• [What is needed] Please return all of the records that follow, exactly as written.

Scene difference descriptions

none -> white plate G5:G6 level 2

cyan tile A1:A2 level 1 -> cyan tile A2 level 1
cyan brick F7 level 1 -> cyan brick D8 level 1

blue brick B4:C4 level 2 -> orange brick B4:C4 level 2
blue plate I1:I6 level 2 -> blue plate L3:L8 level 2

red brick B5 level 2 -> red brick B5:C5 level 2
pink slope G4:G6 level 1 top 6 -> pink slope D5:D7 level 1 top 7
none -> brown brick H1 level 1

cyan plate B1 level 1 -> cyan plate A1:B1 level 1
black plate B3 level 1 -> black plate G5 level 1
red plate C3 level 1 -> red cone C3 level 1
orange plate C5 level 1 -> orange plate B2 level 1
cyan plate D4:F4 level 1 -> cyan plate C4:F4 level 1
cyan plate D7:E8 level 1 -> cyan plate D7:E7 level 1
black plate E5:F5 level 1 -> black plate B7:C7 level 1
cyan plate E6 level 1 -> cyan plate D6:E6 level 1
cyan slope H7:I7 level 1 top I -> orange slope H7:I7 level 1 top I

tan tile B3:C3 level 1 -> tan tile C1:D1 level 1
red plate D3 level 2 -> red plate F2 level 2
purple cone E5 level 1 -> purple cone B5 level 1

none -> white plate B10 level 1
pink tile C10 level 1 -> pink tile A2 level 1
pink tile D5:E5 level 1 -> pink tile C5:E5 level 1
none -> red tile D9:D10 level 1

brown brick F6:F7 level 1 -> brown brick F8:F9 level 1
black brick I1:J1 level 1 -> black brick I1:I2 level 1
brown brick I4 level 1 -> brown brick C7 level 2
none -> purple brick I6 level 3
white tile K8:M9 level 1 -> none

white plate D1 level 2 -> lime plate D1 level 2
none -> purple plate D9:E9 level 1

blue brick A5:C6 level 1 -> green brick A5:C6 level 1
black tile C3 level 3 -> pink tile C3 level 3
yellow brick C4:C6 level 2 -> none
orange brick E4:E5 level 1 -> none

• [Written response]
none -> white plate G5:G6 level 2

cyan tile A1:A2 level 1 -> cyan tile A2 level 1
cyan brick F7 level 1 -> cyan brick D8 level 1

blue brick B4:C4 level 2 -> orange brick B4:C4 level 2
blue plate I1:I6 level 2 -> blue plate L3:L8 level 2

red brick B5 level 2 -> red brick B5:C5 level 2
pink slope G4:G6 level 1 top 6 -> pink slope D5:D7 level 1 top 7
none -> brown brick H1 level 1

cyan plate B1 level 1 -> cyan plate A1:B1 level 1
black plate B3 level 1 -> black plate G5 level 1
red plate C3 level 1 -> red cone C3 level 1
orange plate C5 level 1 -> orange plate B2 level 1
cyan plate D4:F4 level 1 -> cyan plate C4:F4 level 1
cyan plate D7:E8 level 1 -> cyan plate D7:E7 level 1
black plate E5:F5 level 1 -> black plate B7:C7 level 1
cyan plate E6 level 1 -> cyan plate D6:E6 level 1
cyan slope H7:I7 level 1 top I -> orange slope H7:I7 level 1 top I

tan tile B3:C3 level 1 -> tan tile C1:D1 level 1
red plate D3 level 2 -> red plate F2 level 2
purple cone E5 level 1 -> purple cone B5 level 1

none -> white plate B10 level 1
pink tile C10 level 1 -> pink tile A2 level 1
pink tile D5:E5 level 1 -> pink tile C5:E5 level 1
none -> red tile D9:D10 level 1

brown brick F6:F7 level 1 -> brown brick F8:F9 level 1
black brick I1:J1 level 1 -> black brick I1:I2 level 1
brown brick I4 level 1 -> brown brick C7 level 2
none -> purple brick I6 level 3
white tile K8:M9 level 1 -> none

white plate D1 level 2 -> lime plate D1 level 2
none -> purple plate D9:E9 level 1

blue brick A5:C6 level 1 -> green brick A5:C6 level 1
black tile C3 level 3 -> pink tile C3 level 3
yellow brick C4:C6 level 2 -> none
orange brick E4:E5 level 1 -> none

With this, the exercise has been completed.